[EXERCISE REQUIREMENTS]:
All entries are to be transcribed exactly. Pictures are not part of the copy.

[INFORMATION SUPPLIED]:
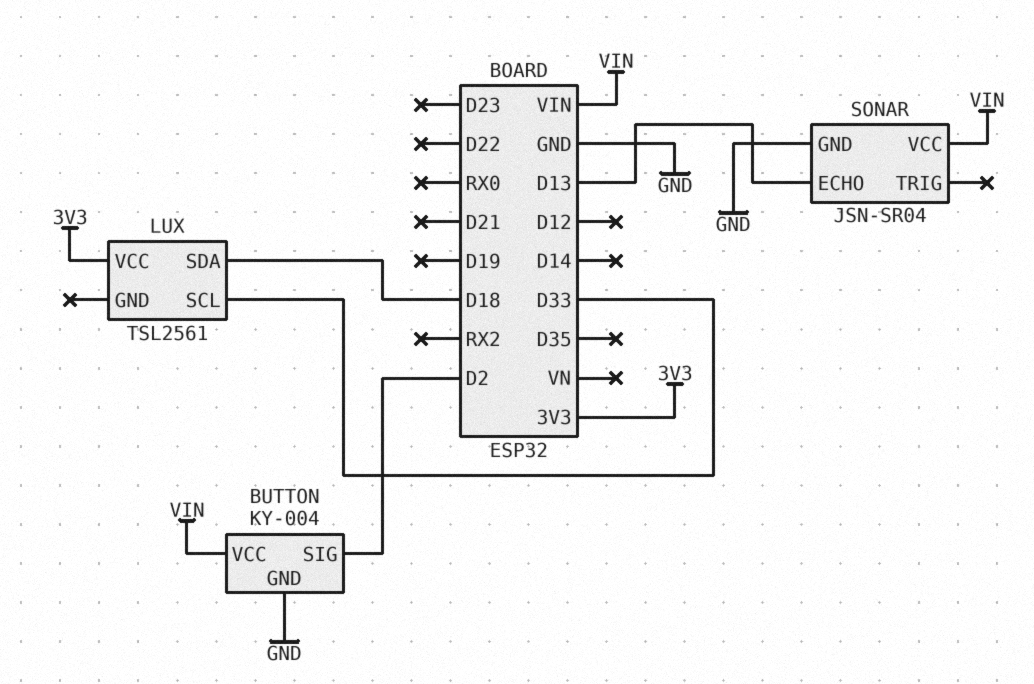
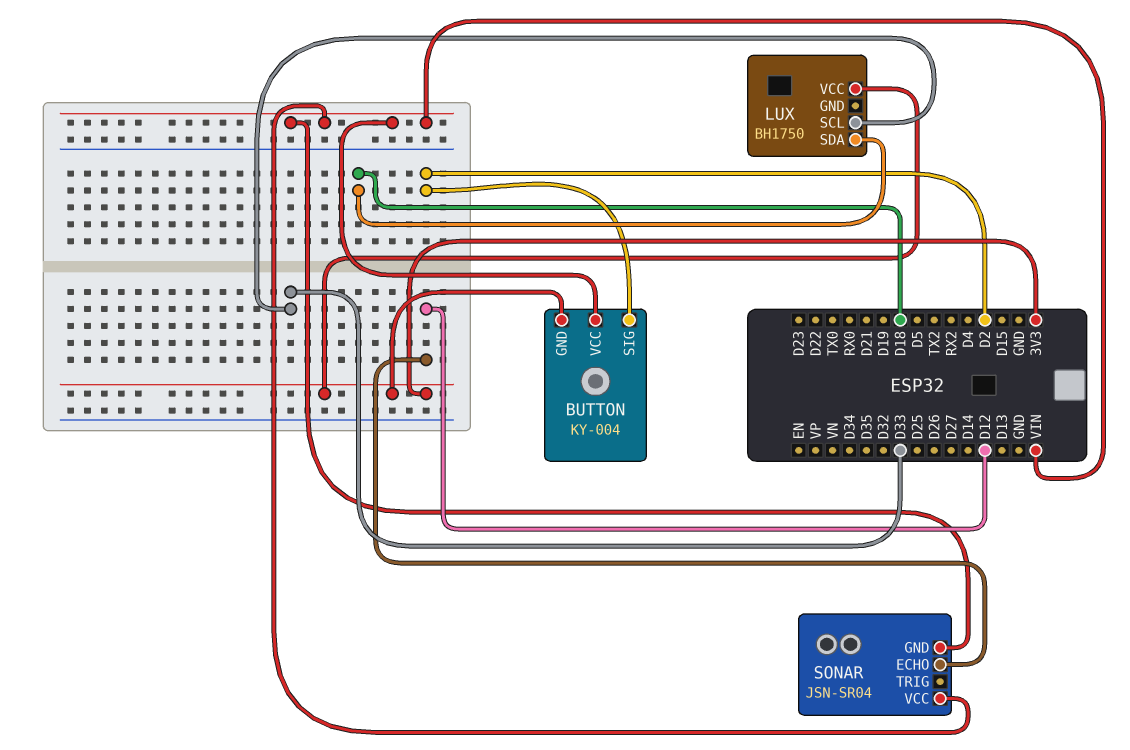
BUTTON pin GND: GND -> 3V3
LUX: TSL2561 -> BH1750
SONAR pin ECHO: D13 -> D12
SONAR pin GND: GND -> VIN

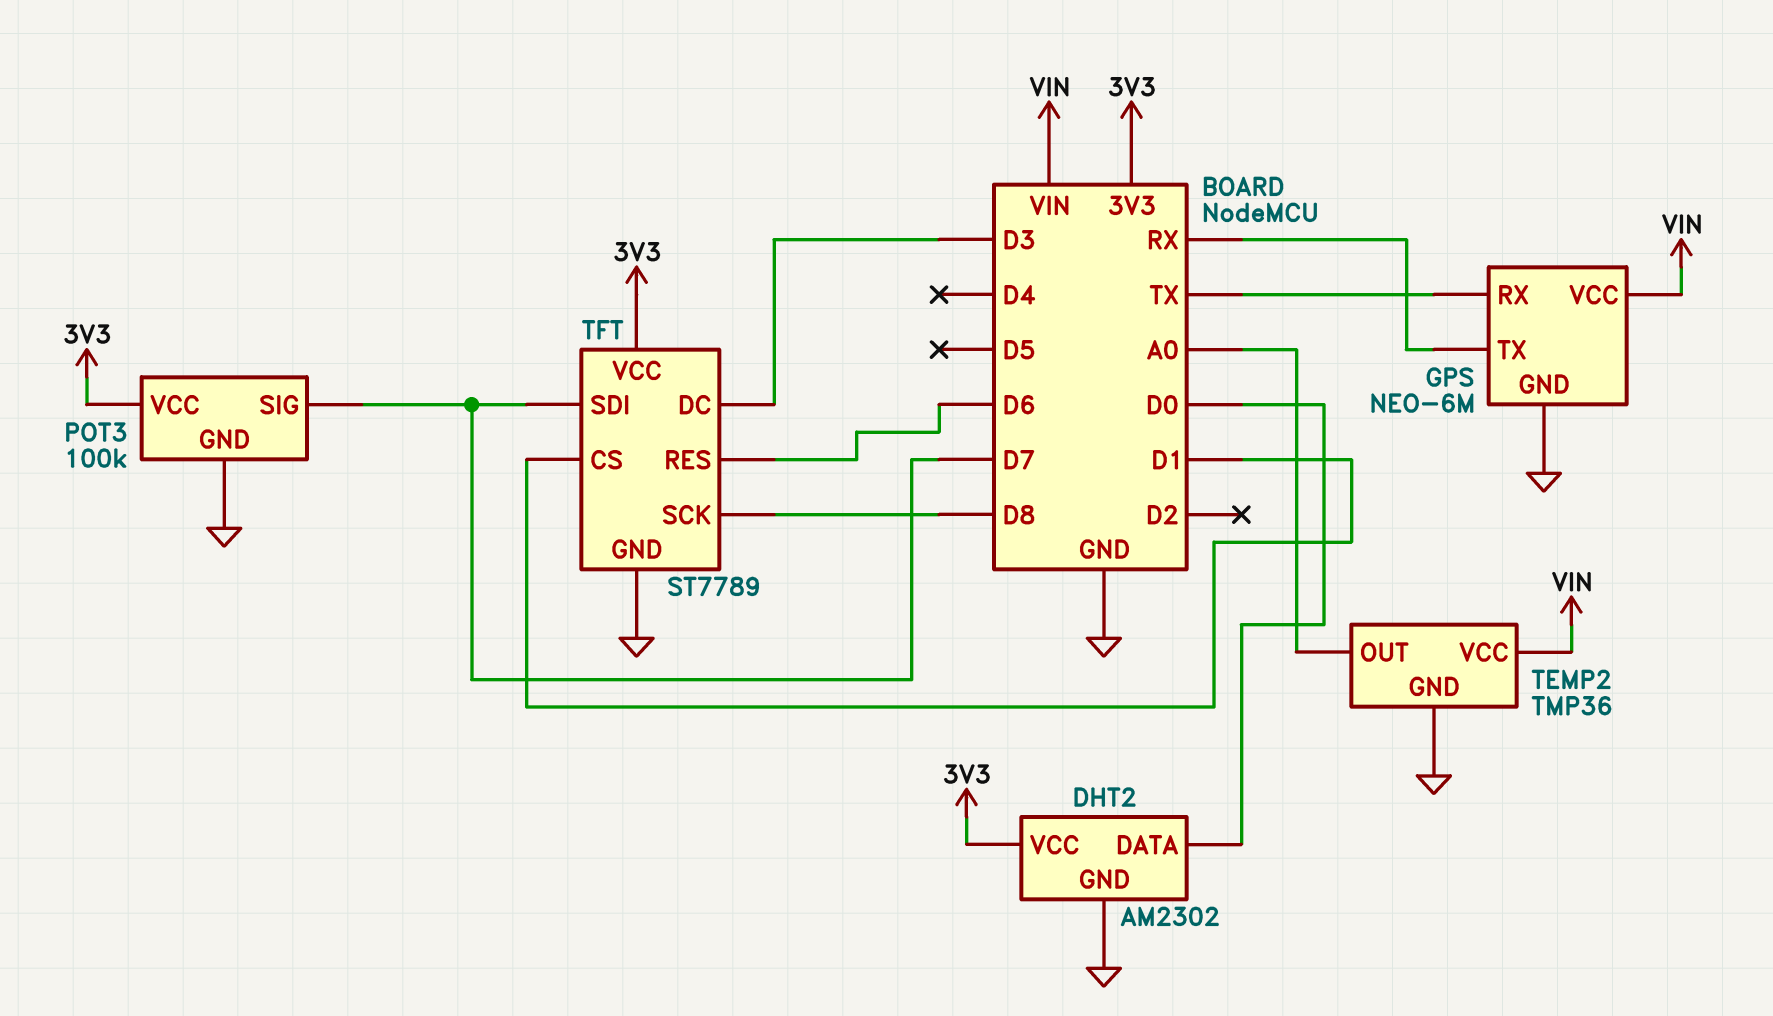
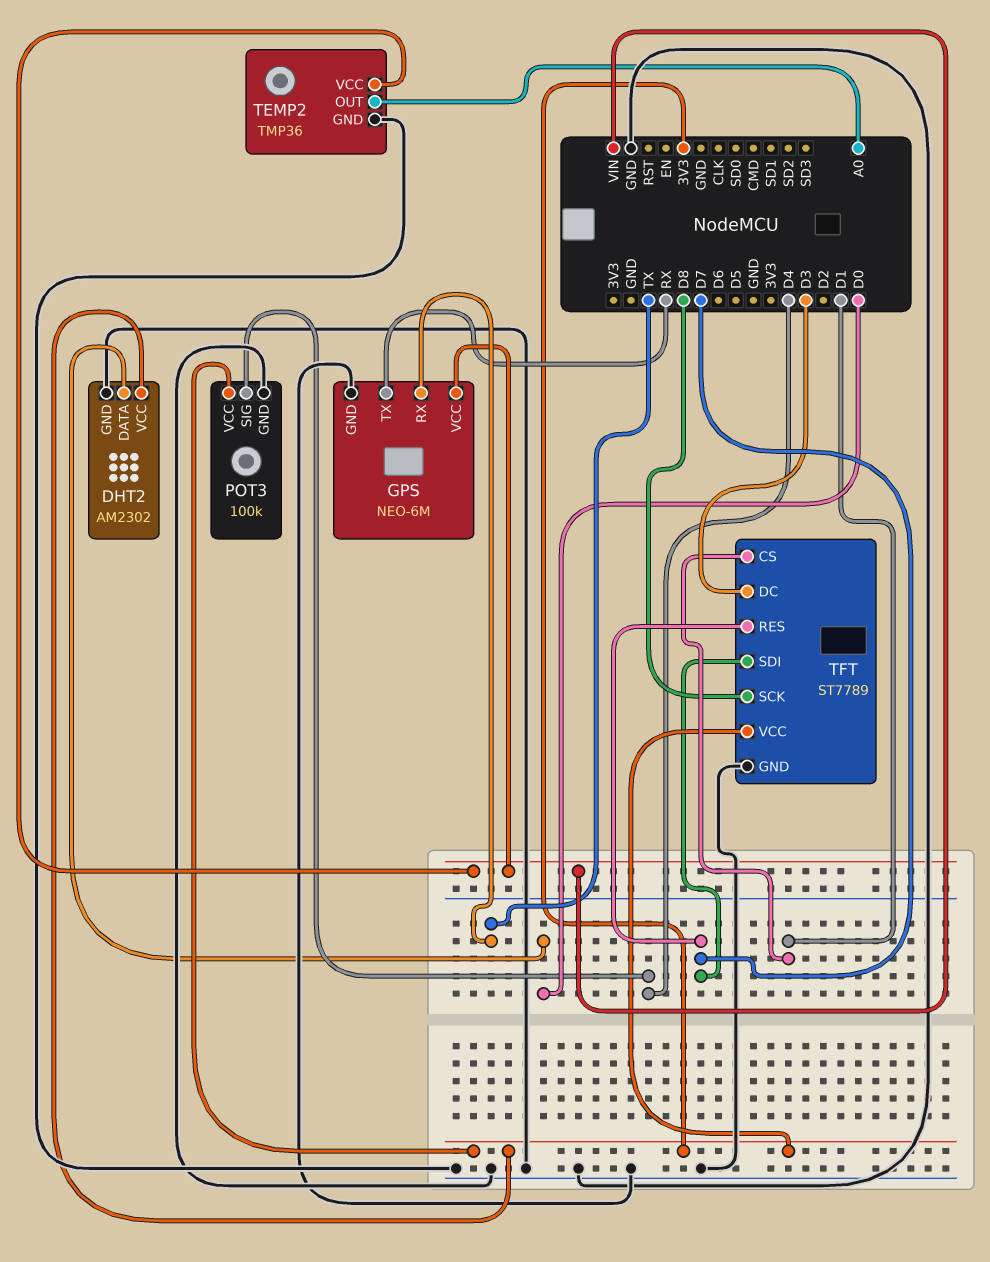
POT3 pin SIG: D7 -> D4
TFT pin RES: D6 -> D7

[RESULT OF THIS EXERCISE]:
BUTTON pin GND: GND -> 3V3
LUX: TSL2561 -> BH1750
SONAR pin ECHO: D13 -> D12
SONAR pin GND: GND -> VIN

POT3 pin SIG: D7 -> D4
TFT pin RES: D6 -> D7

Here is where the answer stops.